Material for this task.
• • • • •

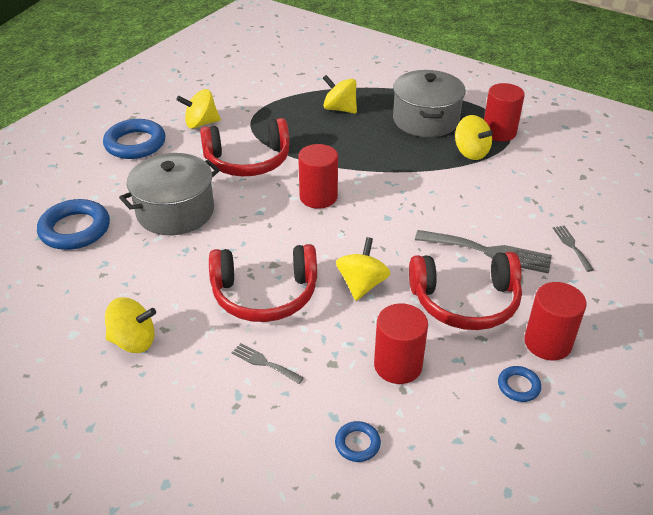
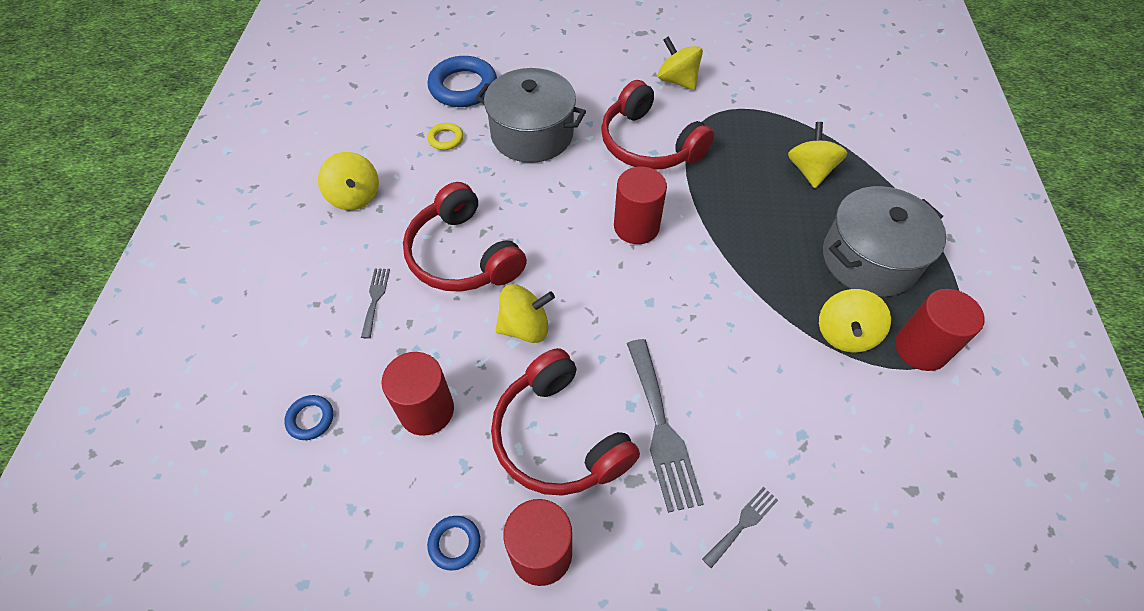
camera: 60 degrees right, 15 degrees up
blue ring [103,119,166,159] -> none
none -> yellow ring [427,123,463,150]

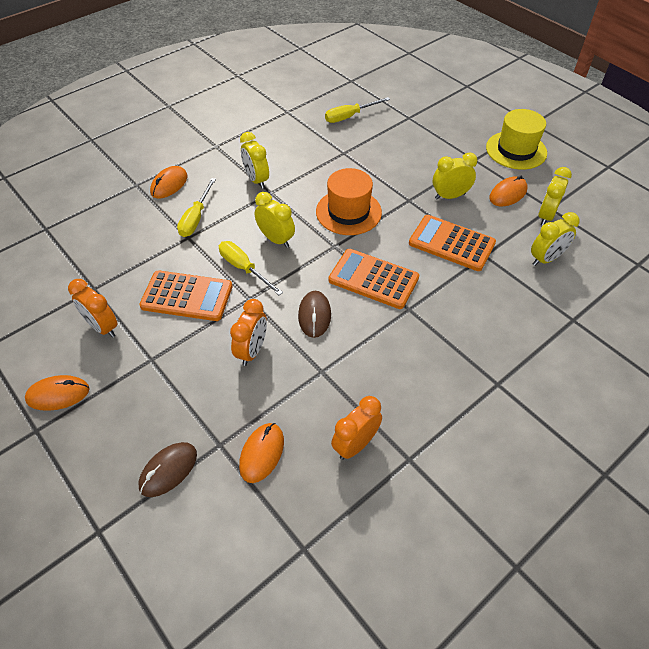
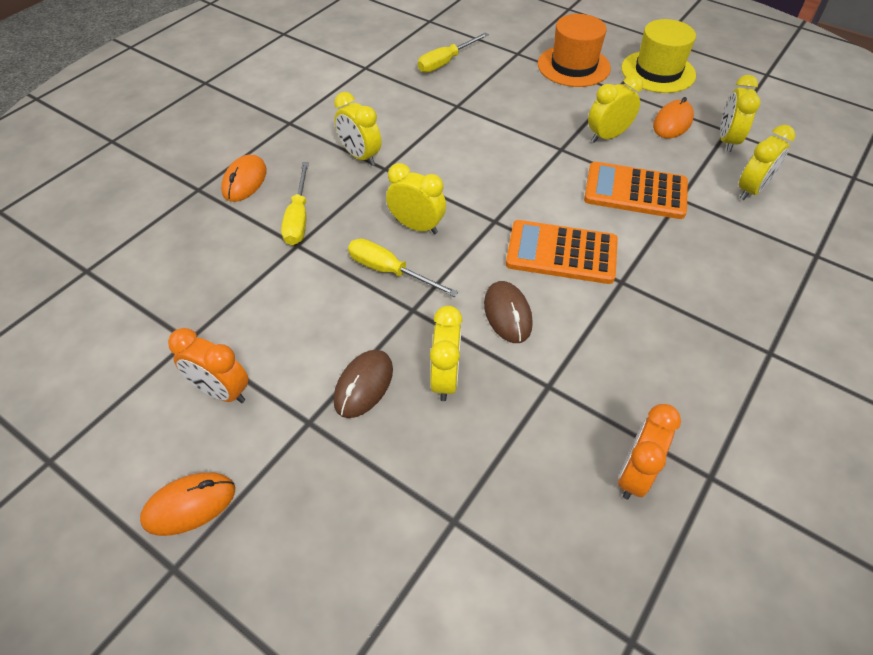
camera: 15 degrees left, 0 degrees up
brown mouse [138,442,197,497] -> brown mouse moved to [334,350,393,418]
orange calculator [139,270,232,321] -> none
orange clock [230,299,267,366] -> yellow clock [430,306,463,401]
orange mouse [239,423,284,483] -> none
orange hat [316,168,382,235] -> orange hat moved to [538,14,611,87]

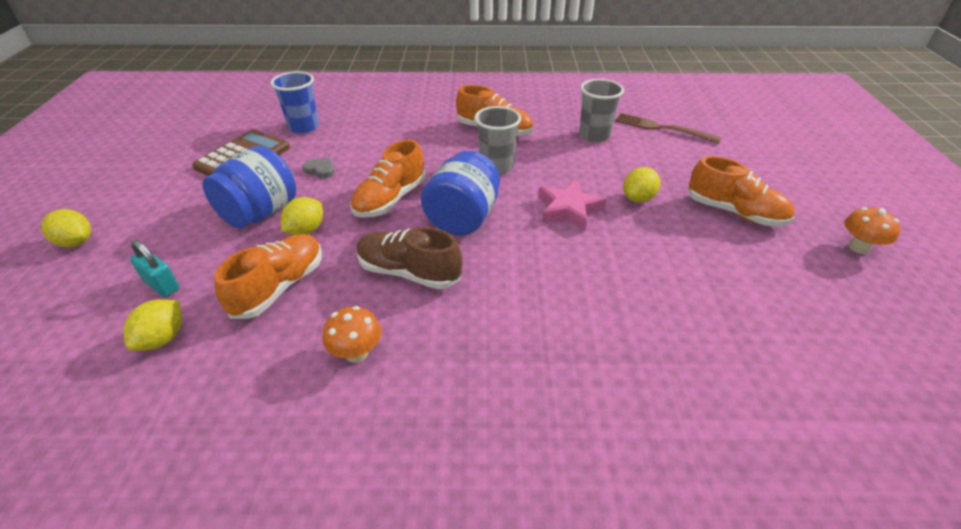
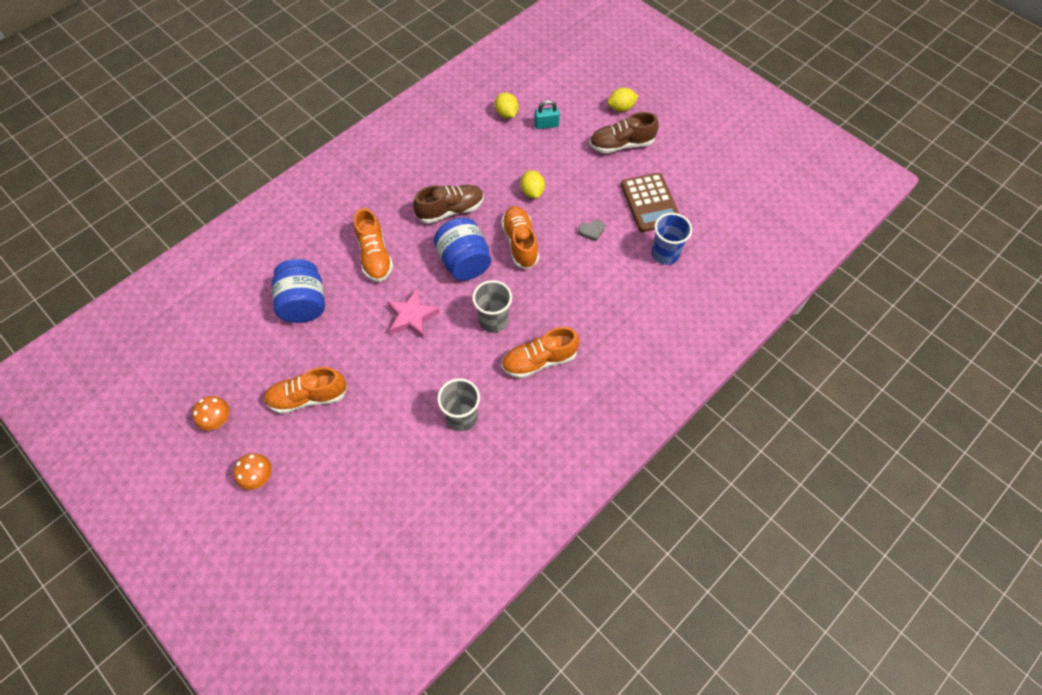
camera: 135 degrees right, 20 degrees up
blue jar [203,146,296,229] -> blue jar moved to [272,259,325,323]
orange shoe [214,234,322,319] -> orange shoe moved to [354,208,393,282]
orange mushroom [322,306,381,363] -> orange mushroom moved to [233,453,272,490]
brown fork [615,113,721,144] -> none
yellow lemon [623,167,661,203] -> none
none -> brown shoe [589,112,659,153]

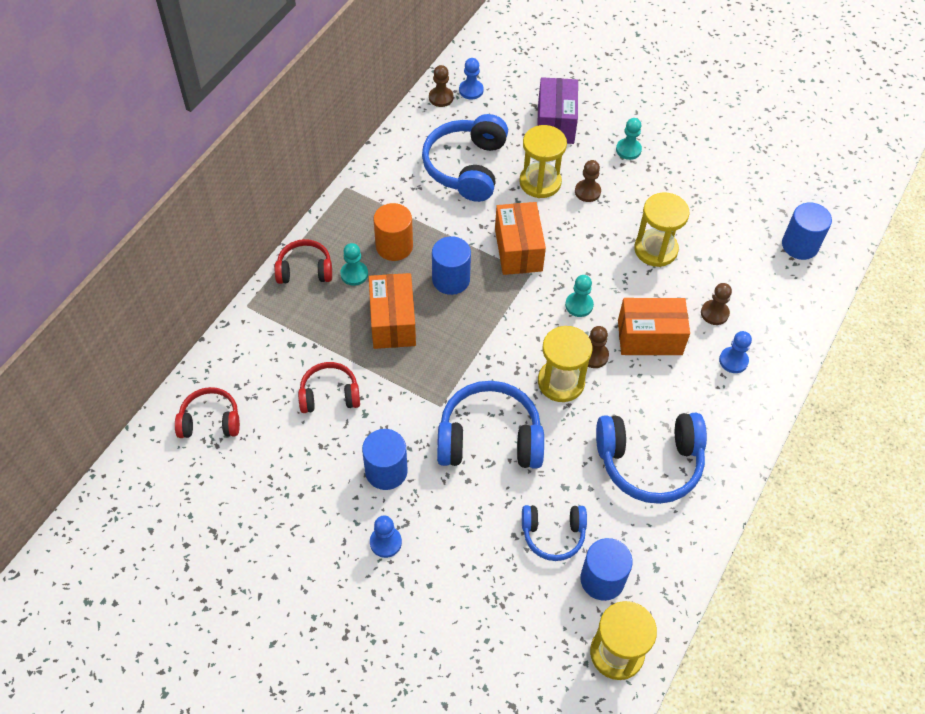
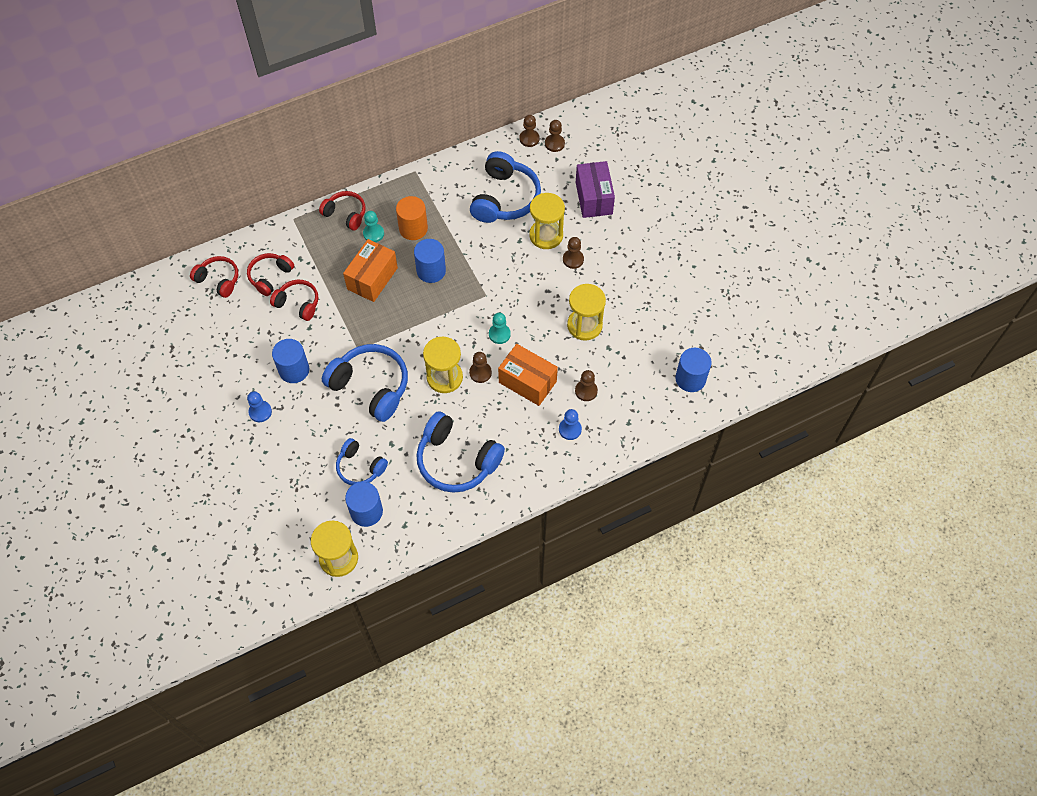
camera: 35 degrees right, 5 degrees up
blue headphones [422,114,508,202] -> blue headphones turned 150 degrees clockwise [470,151,541,223]
blue pawn [459,58,484,100] -> brown pawn [545,120,565,152]
orange box [495,202,546,275] -> none
purple box [537,77,578,144] -> purple box turned 45 degrees counterclockwise [576,161,615,218]
turquoise pawn [616,118,642,160] -> none
none -> red headphones [247,253,294,296]

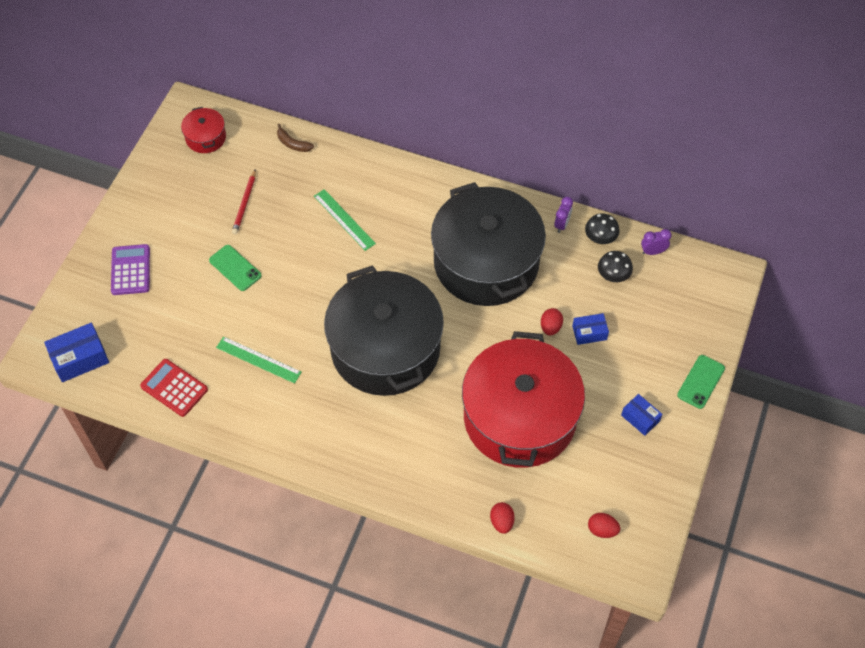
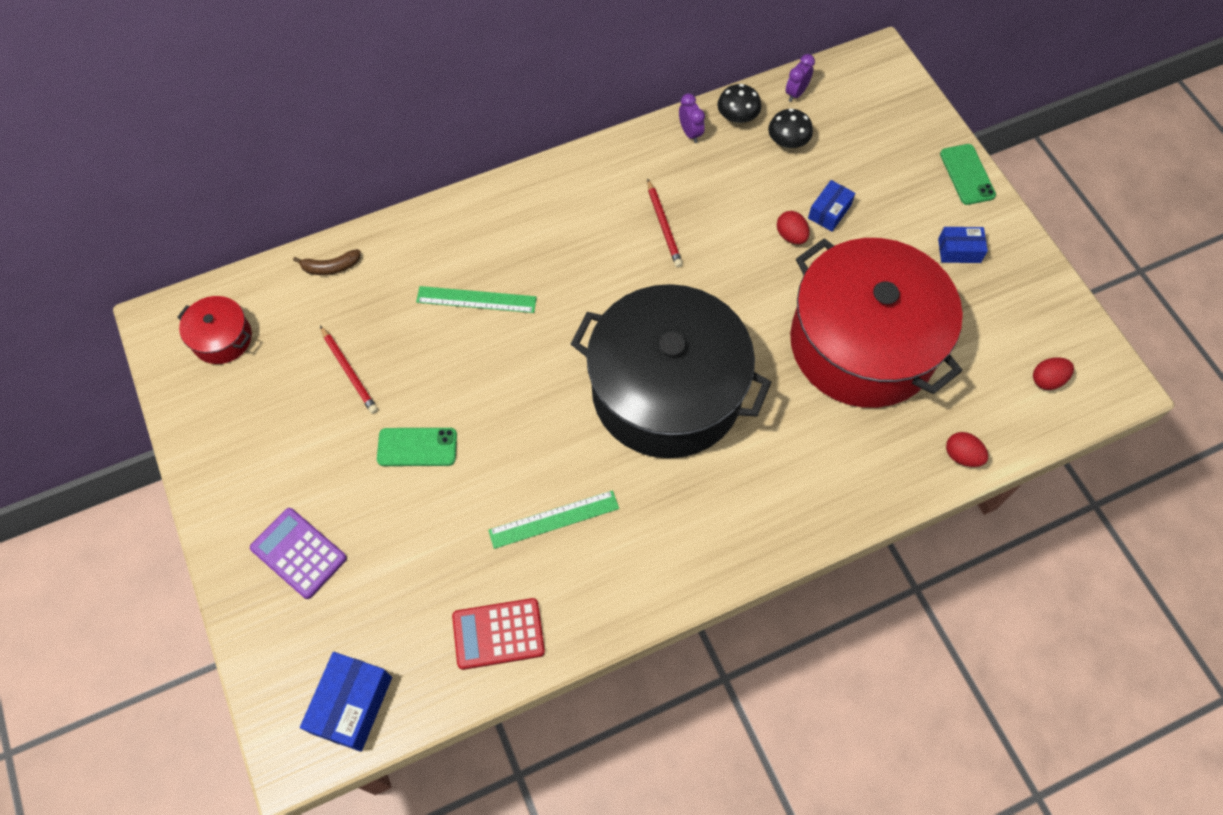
camera: 45 degrees left, 5 degrees up
black pot [431,182,546,306] -> red pencil [647,179,683,267]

• • • • •

Action item. Return word for word the lines of the listing above, starting at the line with "blue ring [103,119,166,159] -> none" and ending at the line with "orange shoe [214,234,322,319]", both included. Pictures do not belong in the copy.

Solution to this task.
blue ring [103,119,166,159] -> none
none -> yellow ring [427,123,463,150]

camera: 15 degrees left, 0 degrees up
brown mouse [138,442,197,497] -> brown mouse moved to [334,350,393,418]
orange calculator [139,270,232,321] -> none
orange clock [230,299,267,366] -> yellow clock [430,306,463,401]
orange mouse [239,423,284,483] -> none
orange hat [316,168,382,235] -> orange hat moved to [538,14,611,87]

camera: 135 degrees right, 20 degrees up
blue jar [203,146,296,229] -> blue jar moved to [272,259,325,323]
orange shoe [214,234,322,319] -> orange shoe moved to [354,208,393,282]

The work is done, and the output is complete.